EXERCISE PROMPT
Please give the whole listing again exactly, without any of its pictures.
= Beginning of Section =
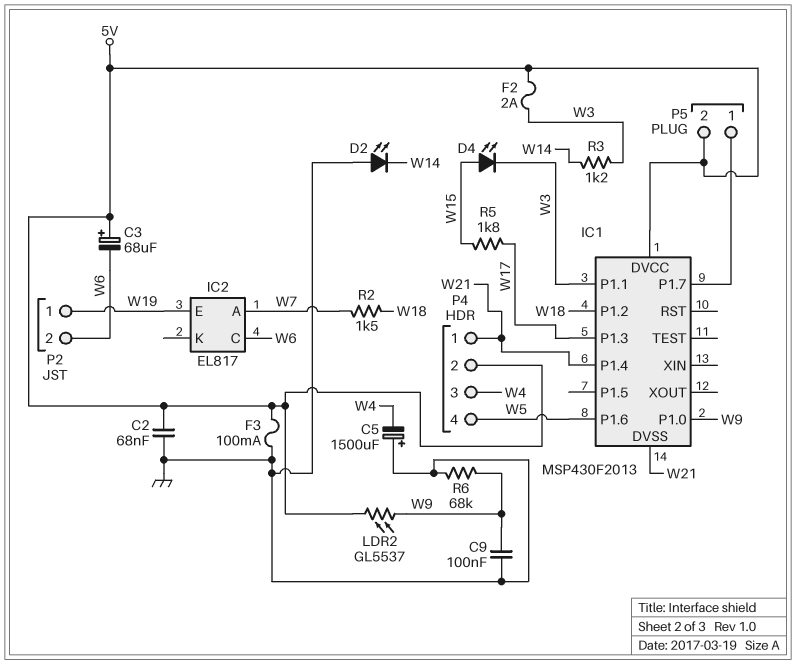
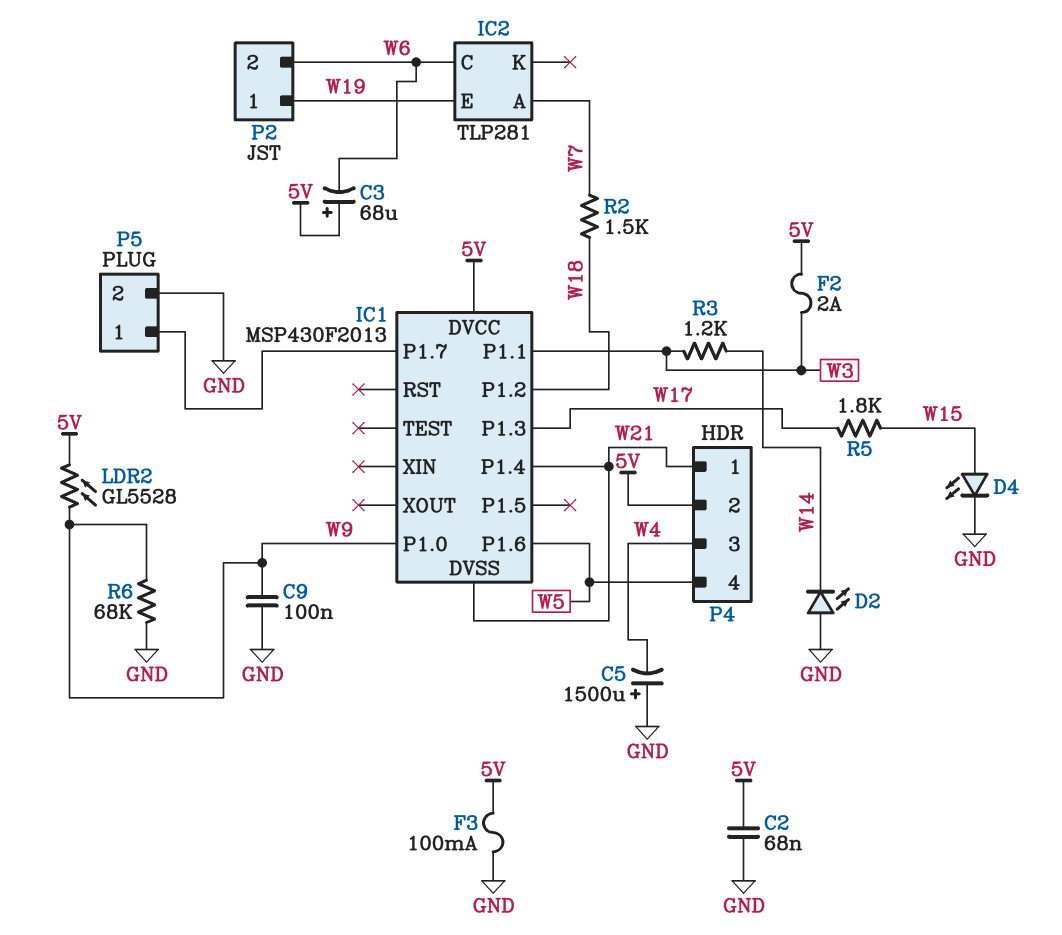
D4: LED (A W15, K W3) -> LED (A W15, K GND)
IC2: EL817 -> TLP281
LDR2: GL5537 (5V, W9) -> GL5528 (5V, W9)
P5 pin 2: 5V -> GND

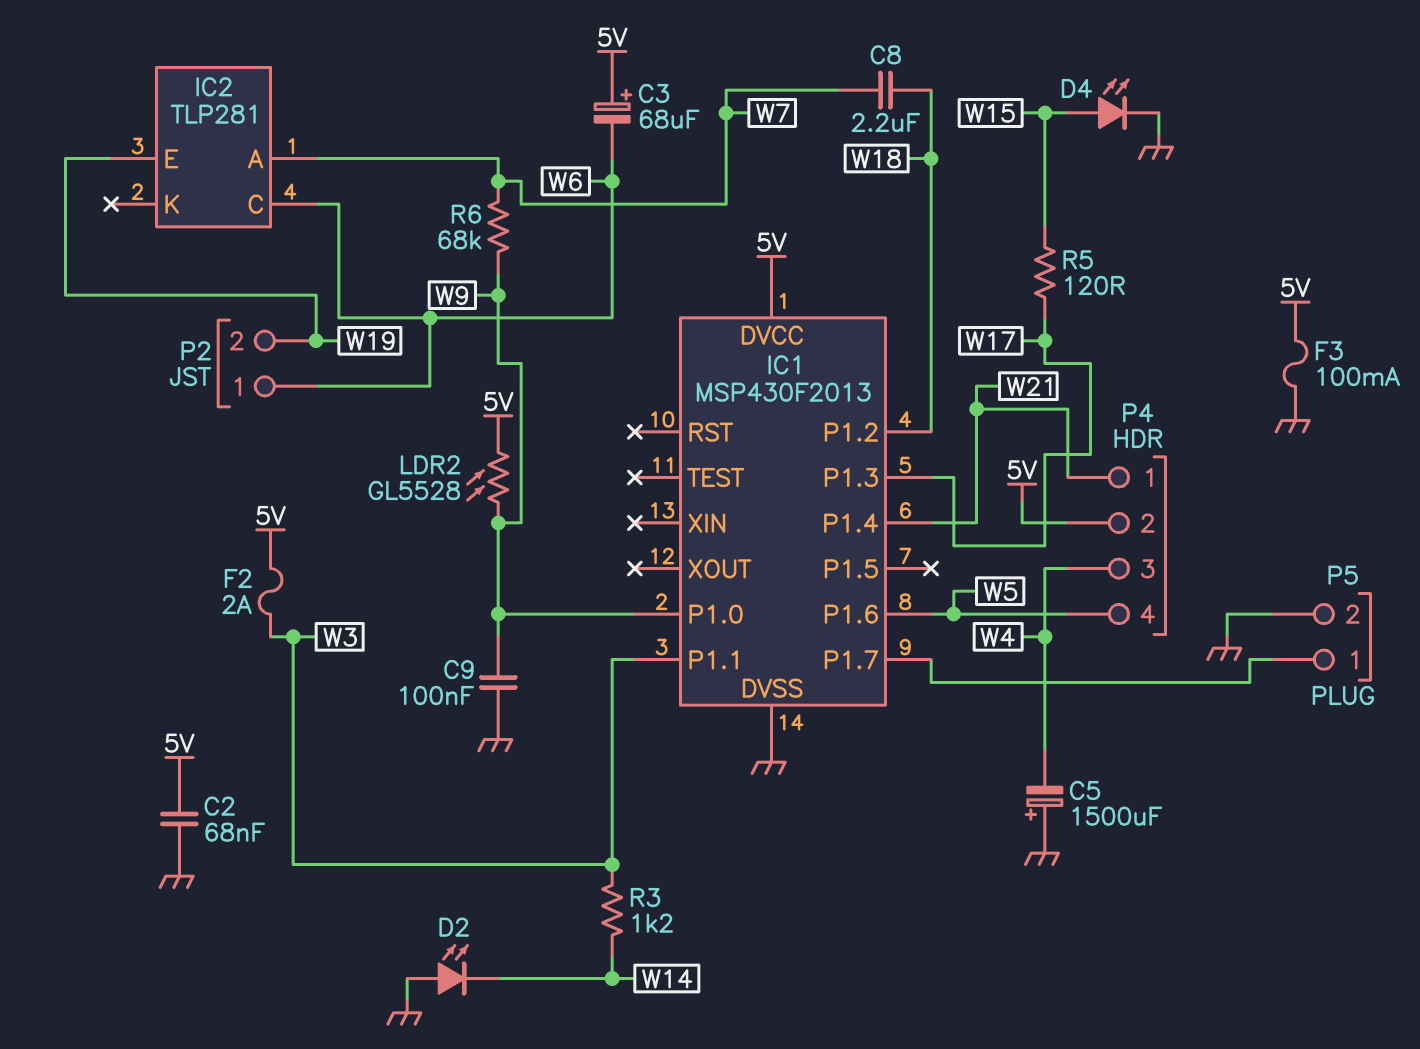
C8: none -> 2.2uF (W7, W18)
IC1 pin DVSS: W21 -> GND
P2 pin 1: W19 -> W6
P2 pin 2: W6 -> W19
R2: 1.5k (W7, W18) -> none
R5: 1.8k (W15, W17) -> 120 (W15, W17)
R6: 68k (GND, W9) -> 68k (W7, W9)

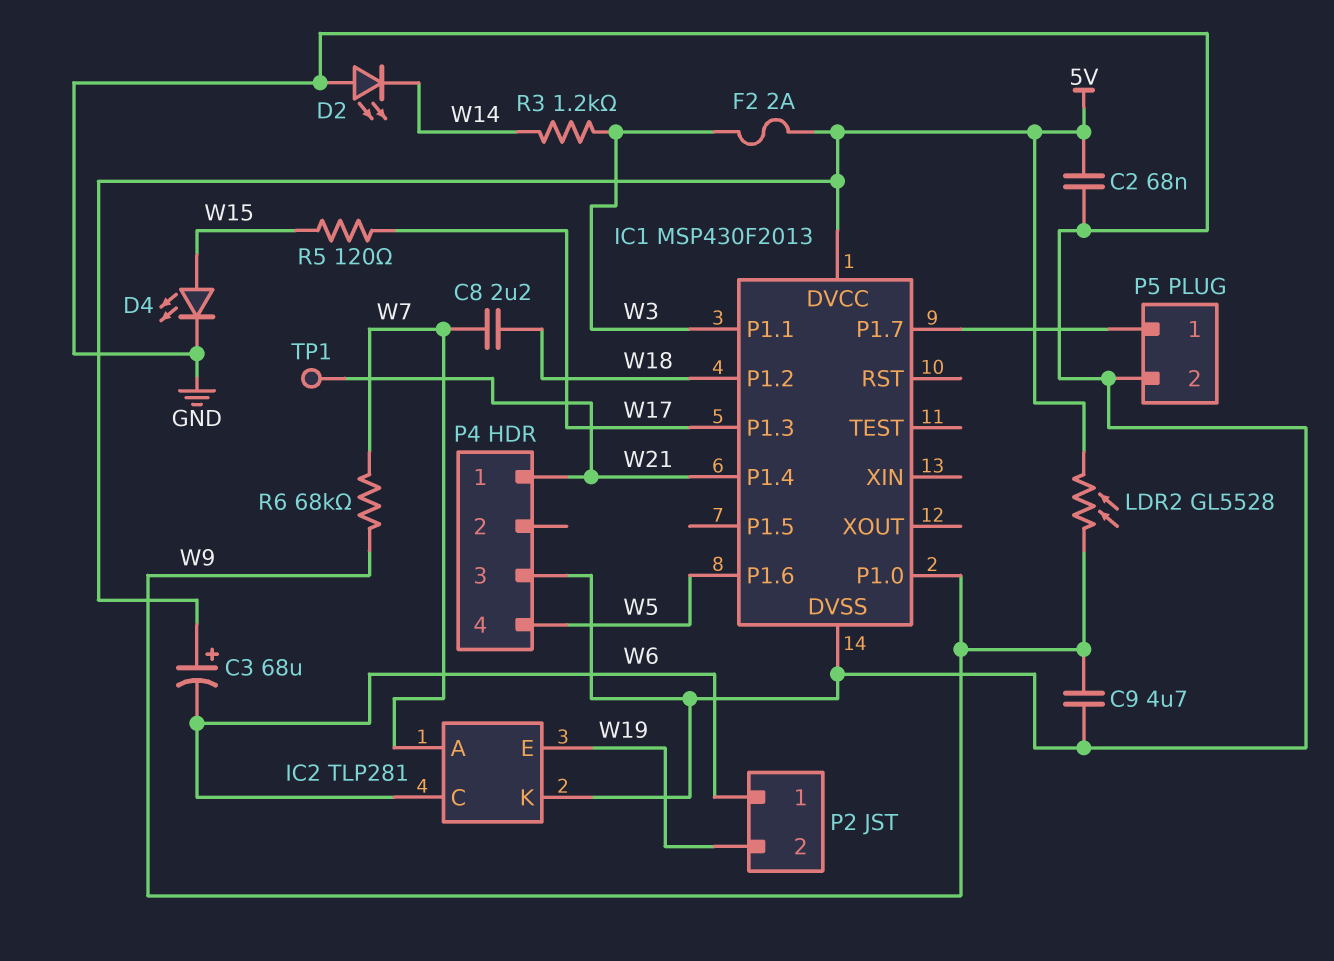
C5: 1500uF (plus GND, minus W4) -> none
C9: 100nF (GND, W9) -> 4.7uF (GND, W9)
F3: 100mA (5V, GND) -> none
IC2 pin K: none -> GND
P4 pin 2: 5V -> none
P4 pin 3: W4 -> GND
TP1: none -> test point (W21)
= End of Section =
ANSWER SECTION
D4: LED (A W15, K W3) -> LED (A W15, K GND)
IC2: EL817 -> TLP281
LDR2: GL5537 (5V, W9) -> GL5528 (5V, W9)
P5 pin 2: 5V -> GND

C8: none -> 2.2uF (W7, W18)
IC1 pin DVSS: W21 -> GND
P2 pin 1: W19 -> W6
P2 pin 2: W6 -> W19
R2: 1.5k (W7, W18) -> none
R5: 1.8k (W15, W17) -> 120 (W15, W17)
R6: 68k (GND, W9) -> 68k (W7, W9)

C5: 1500uF (plus GND, minus W4) -> none
C9: 100nF (GND, W9) -> 4.7uF (GND, W9)
F3: 100mA (5V, GND) -> none
IC2 pin K: none -> GND
P4 pin 2: 5V -> none
P4 pin 3: W4 -> GND
TP1: none -> test point (W21)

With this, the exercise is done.